Using the data beneath, show every line that includes the word "none".
── Exercise data
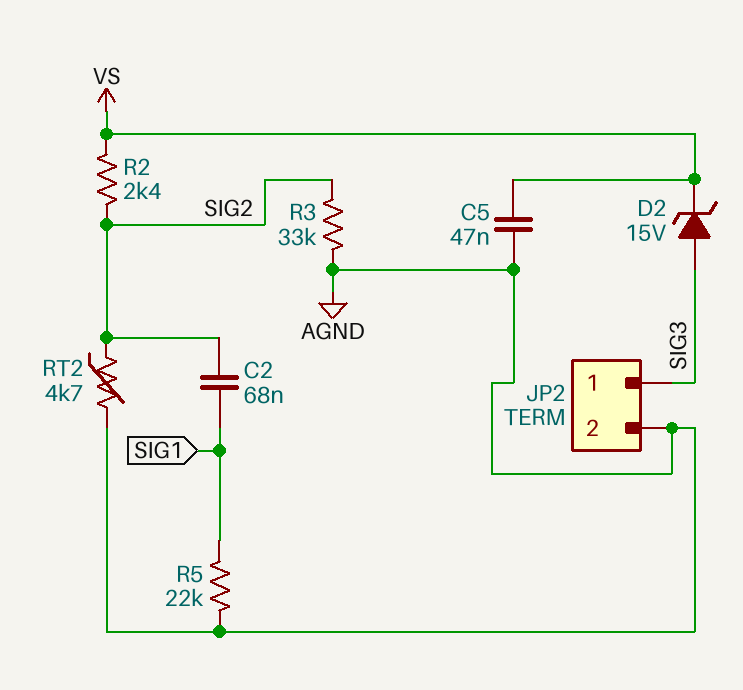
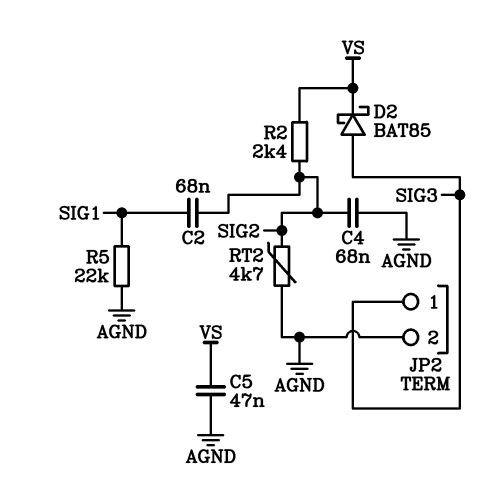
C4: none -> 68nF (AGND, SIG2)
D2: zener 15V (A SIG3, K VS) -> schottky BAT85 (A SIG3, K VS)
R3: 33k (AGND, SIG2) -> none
────
── Exercise data
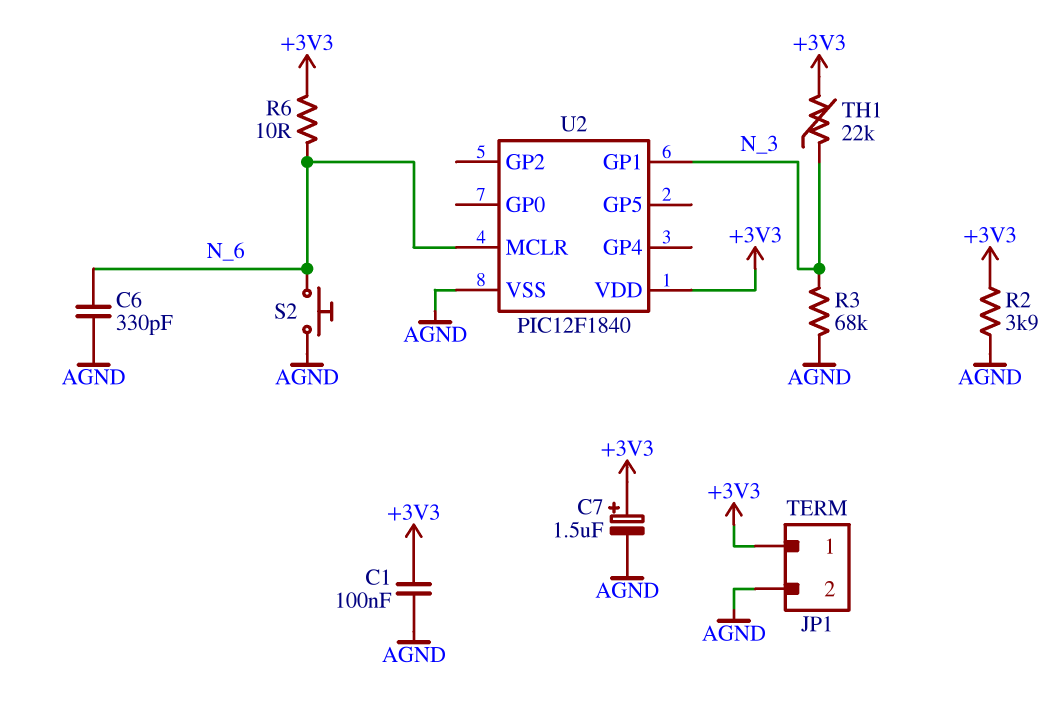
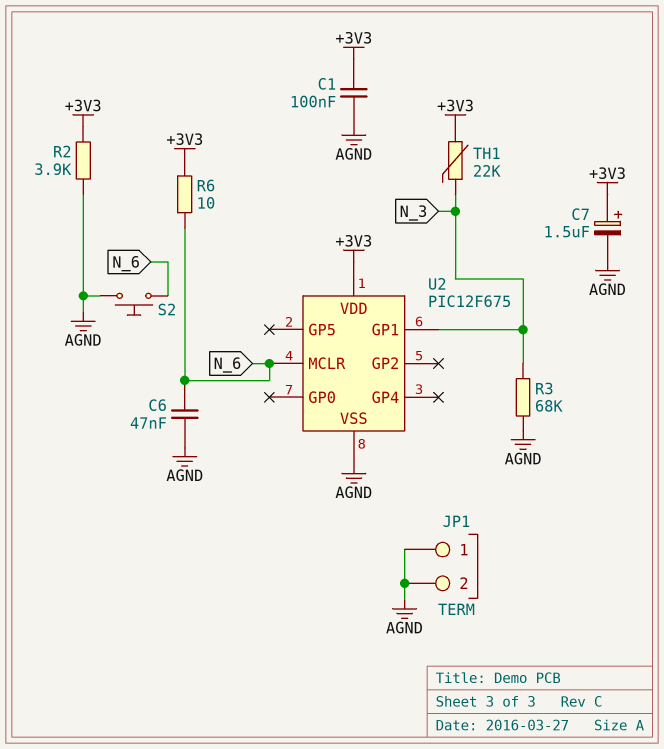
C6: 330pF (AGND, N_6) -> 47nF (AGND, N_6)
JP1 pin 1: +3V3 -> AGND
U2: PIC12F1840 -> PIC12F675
────
**Exercise result**:
C4: none -> 68nF (AGND, SIG2)
R3: 33k (AGND, SIG2) -> none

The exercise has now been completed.